#### EXERCISE DIRECTIONS
The lines from the one with "building: [163,135,211,195] -> none" through the last line of the material below, copied exactly and free of pictures, make up the whole answer.

#### GIVEN DATA
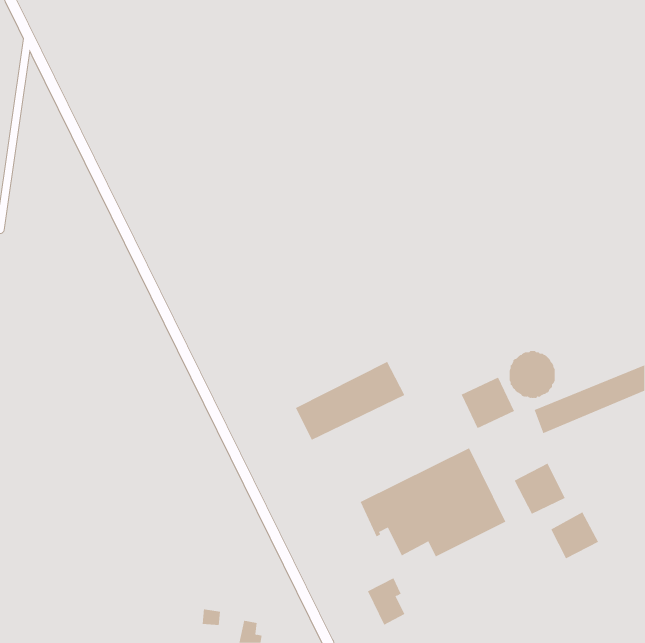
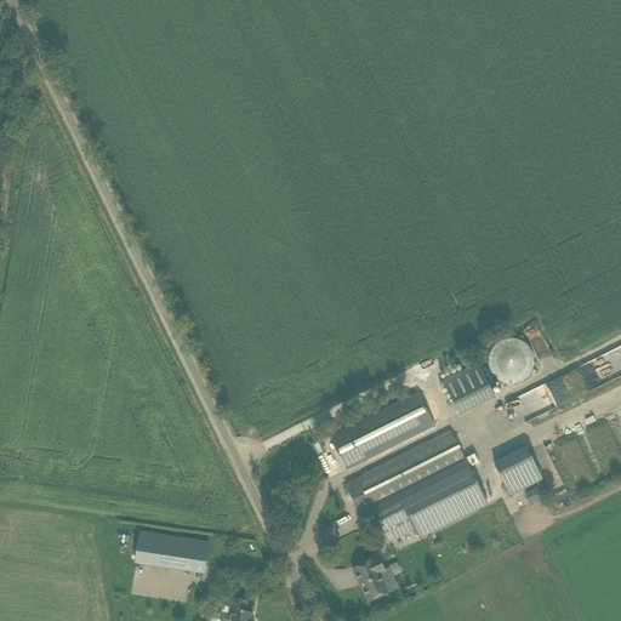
building: [295,361,405,441] -> [330,392,435,468]
building: [550,512,599,559] -> none
building: none -> [135,531,210,572]

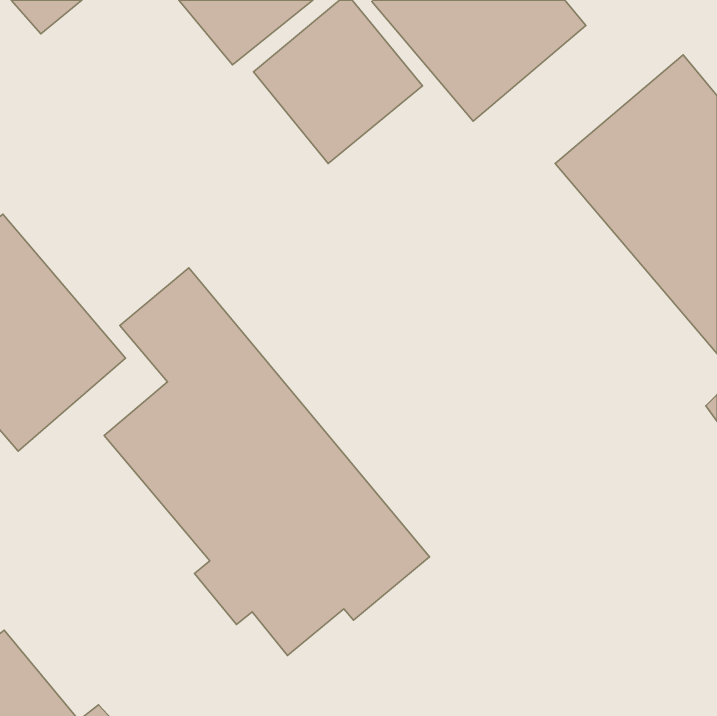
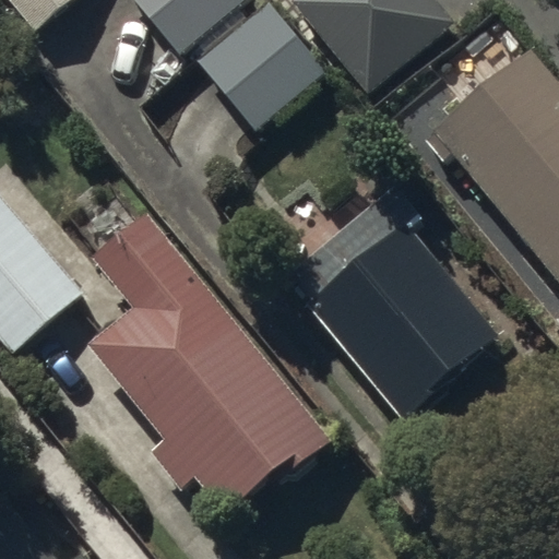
building: none -> [288,179,498,413]

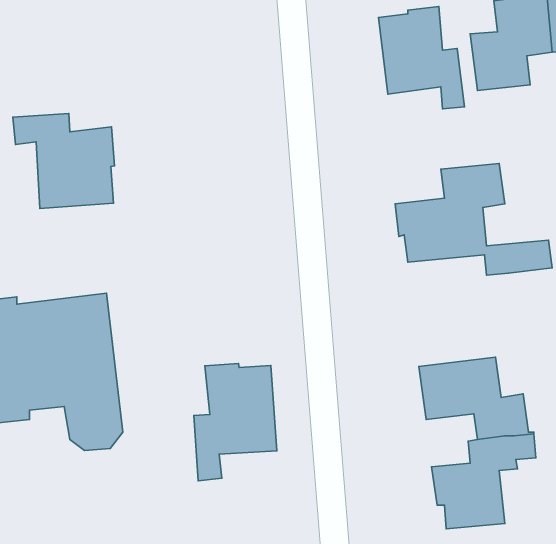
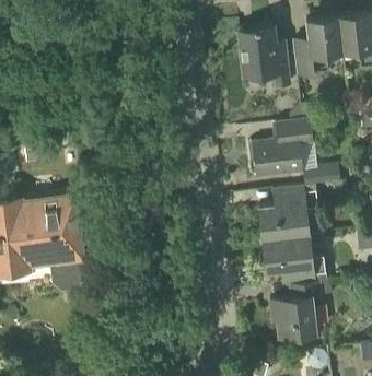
building: [13,114,114,208] -> none
building: none -> [258,184,317,239]
building: [194,363,277,481] -> none

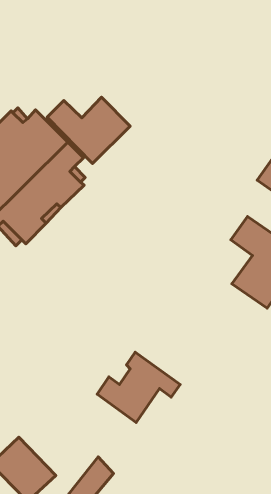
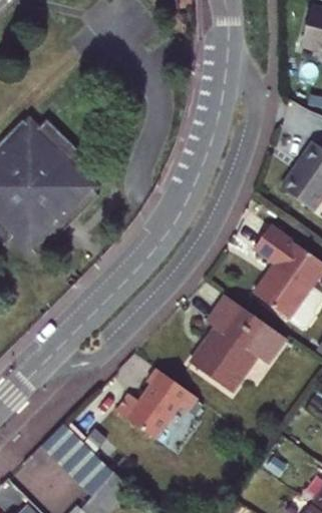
building: [47,97,130,164] -> none
building: none -> [186,293,281,390]
building: none -> [39,423,113,498]

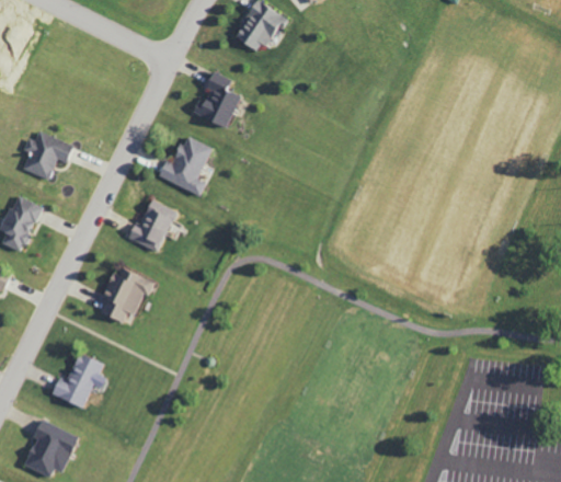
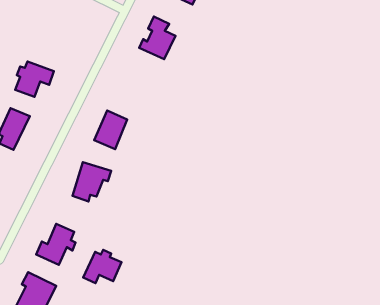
building: [163,135,211,195] -> none
building: none -> [83,250,122,283]

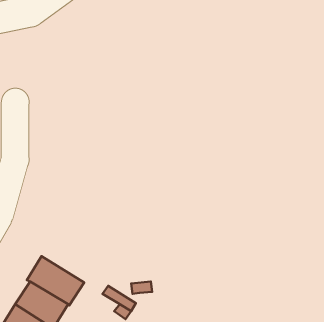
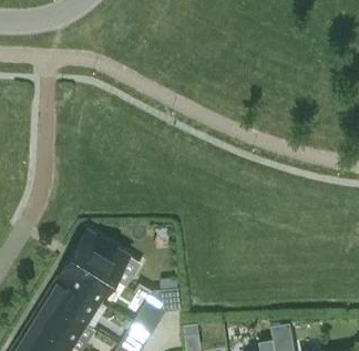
building: none -> [73,233,129,281]

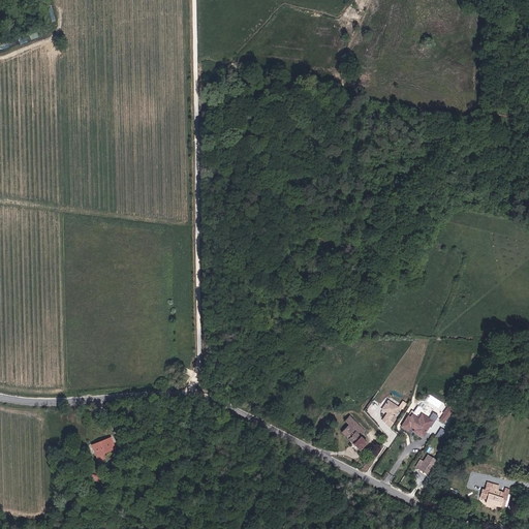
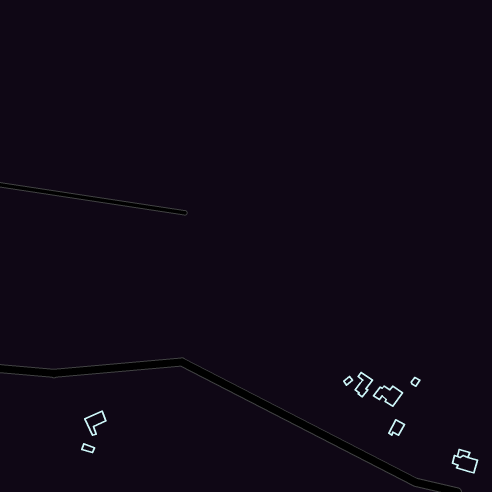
building: [340,415,366,449] -> none

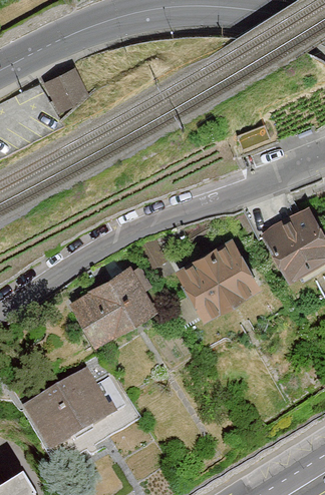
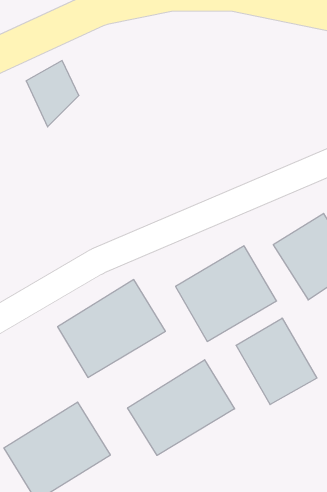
building: none -> [236,318,317,405]
building: none -> [128,360,235,455]

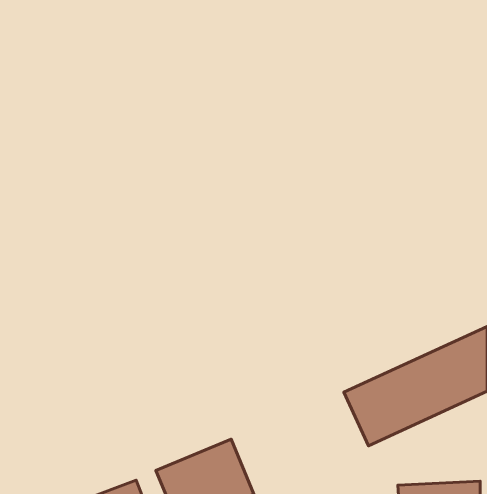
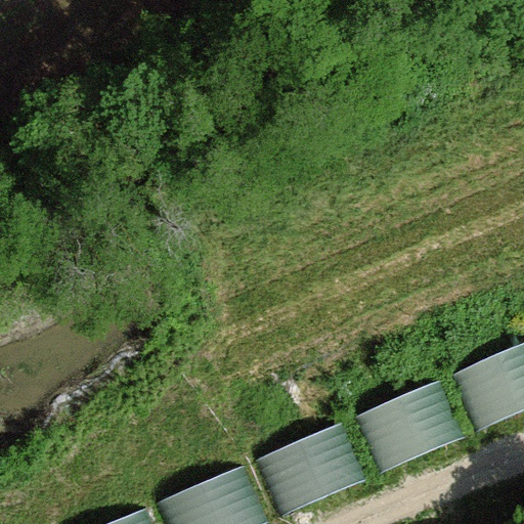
building: none -> [264,427,360,509]

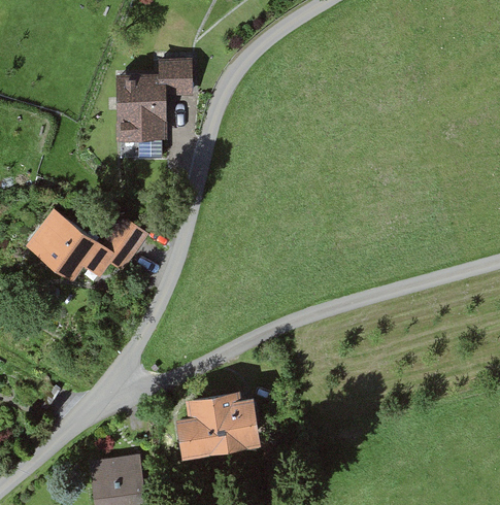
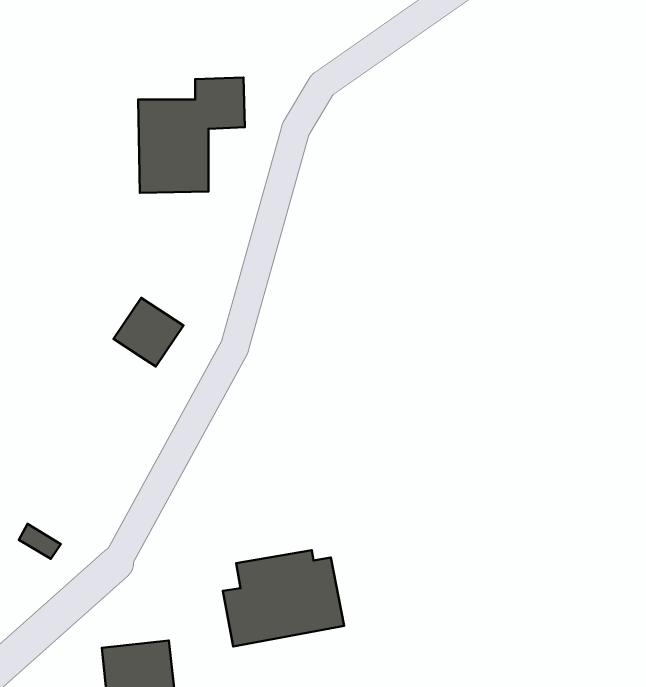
building: [27,210,118,279] -> none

#### YOUR RESPONSE
building: [163,135,211,195] -> none
building: none -> [83,250,122,283]

building: none -> [73,233,129,281]

building: [340,415,366,449] -> none

building: none -> [236,318,317,405]
building: none -> [128,360,235,455]

building: none -> [264,427,360,509]

building: [27,210,118,279] -> none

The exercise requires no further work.